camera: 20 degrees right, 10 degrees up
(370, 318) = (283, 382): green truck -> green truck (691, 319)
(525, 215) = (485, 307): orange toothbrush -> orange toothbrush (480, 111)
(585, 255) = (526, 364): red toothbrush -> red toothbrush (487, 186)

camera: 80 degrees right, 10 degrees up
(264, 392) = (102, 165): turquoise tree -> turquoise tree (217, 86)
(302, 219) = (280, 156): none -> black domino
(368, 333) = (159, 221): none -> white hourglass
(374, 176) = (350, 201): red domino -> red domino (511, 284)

--------------------

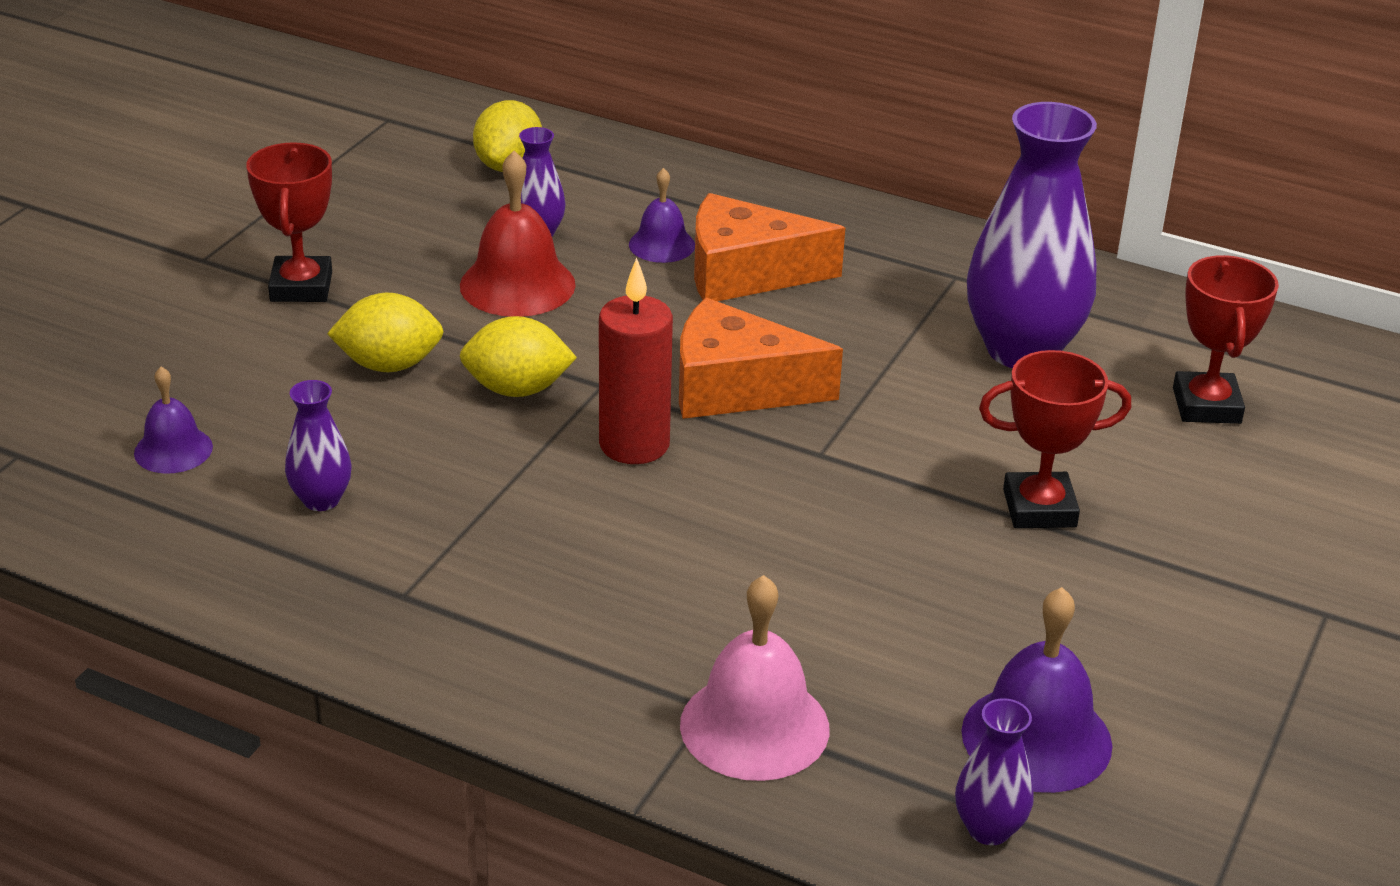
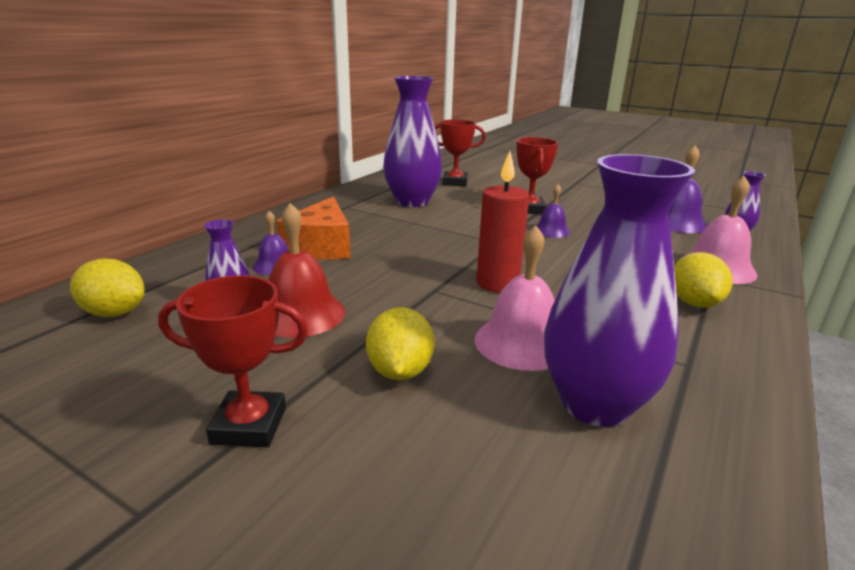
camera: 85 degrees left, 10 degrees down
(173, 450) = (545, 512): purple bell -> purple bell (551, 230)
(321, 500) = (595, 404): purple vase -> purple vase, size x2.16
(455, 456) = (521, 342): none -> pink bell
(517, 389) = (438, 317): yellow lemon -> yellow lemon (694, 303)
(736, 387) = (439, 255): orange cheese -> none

--------------------

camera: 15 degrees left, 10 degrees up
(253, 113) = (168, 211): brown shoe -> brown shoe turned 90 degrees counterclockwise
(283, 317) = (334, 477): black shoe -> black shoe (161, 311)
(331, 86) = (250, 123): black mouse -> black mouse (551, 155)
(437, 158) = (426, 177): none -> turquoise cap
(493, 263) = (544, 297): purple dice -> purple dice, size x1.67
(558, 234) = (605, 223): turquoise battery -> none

--------------------

** PROBLEM DESCRIPTION **
In the material above, how many lines include the word "shoe"? Answer with the number only.

** SOLUTION FOR THIS TASK **
2